Exactly how many lines in the entries contain "none"? Give that number alone.
------
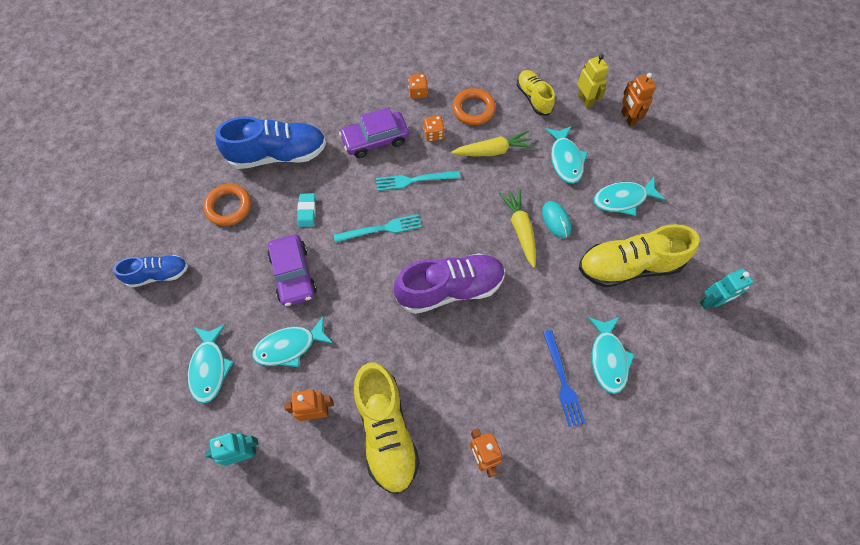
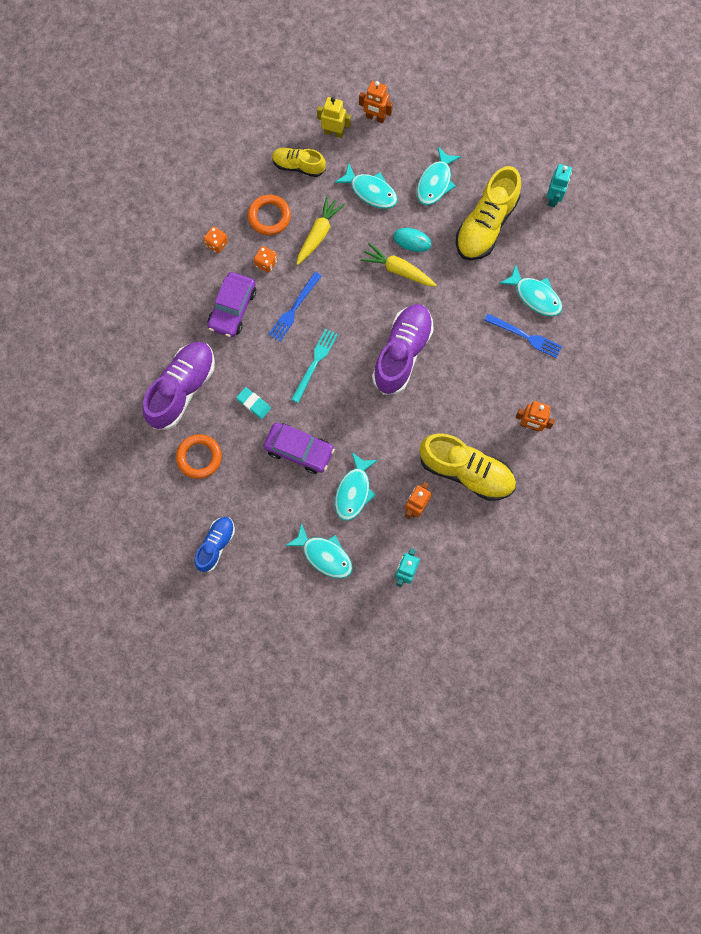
camera: 50 degrees left, 10 degrees up
(278, 154) = (182, 389): blue shoe -> purple shoe
(414, 180) = (294, 308): turquoise fork -> blue fork

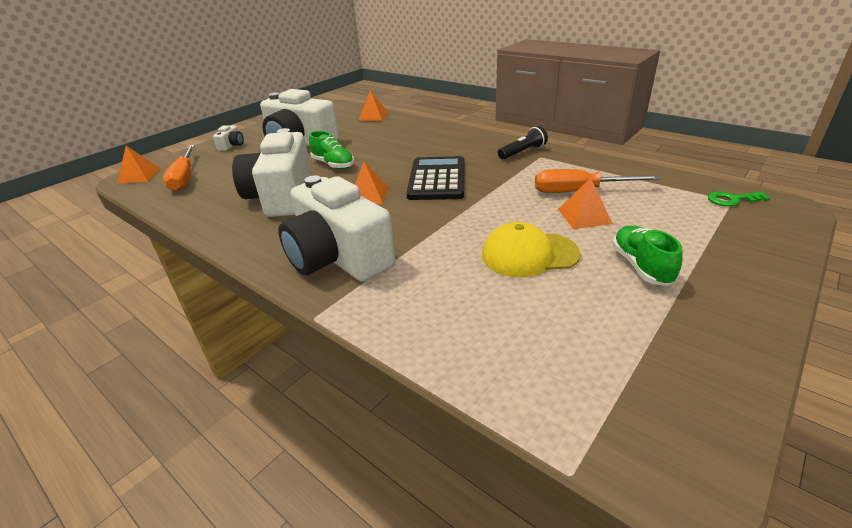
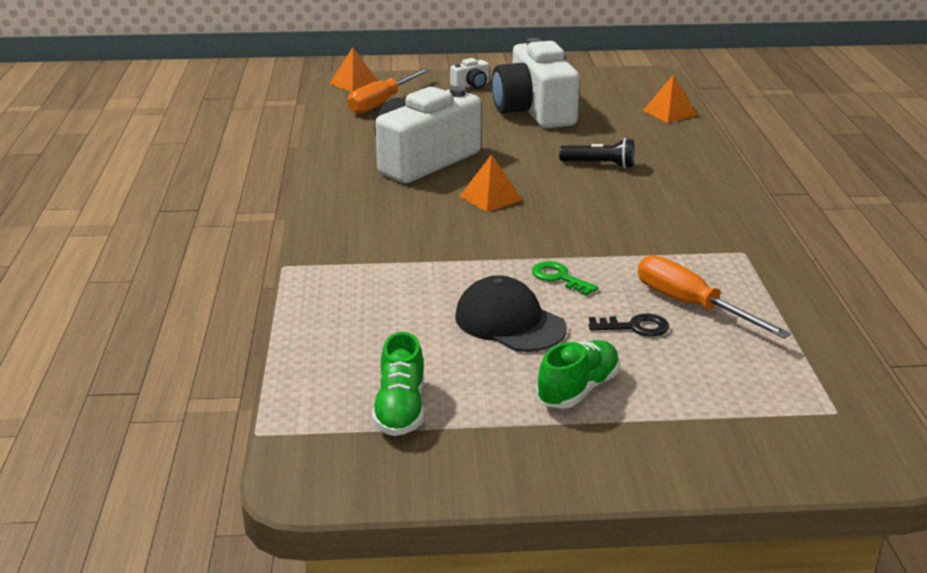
camera: 45 degrees right, 5 degrees down
(333, 164) = (519, 151): green shoe -> green shoe (400, 409)
(338, 257) = (370, 235): white camera -> none
(437, 179) = (581, 216): black calculator -> none
(523, 152) = (736, 237): black flashlight -> black flashlight (599, 165)
(529, 254) = (509, 322): yellow cap -> black cap
(584, 216) = (635, 327): orange pyramid -> black key
(732, 200) = (840, 412): green key -> green key (559, 278)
------
# RESULT FOR THIS TASK
2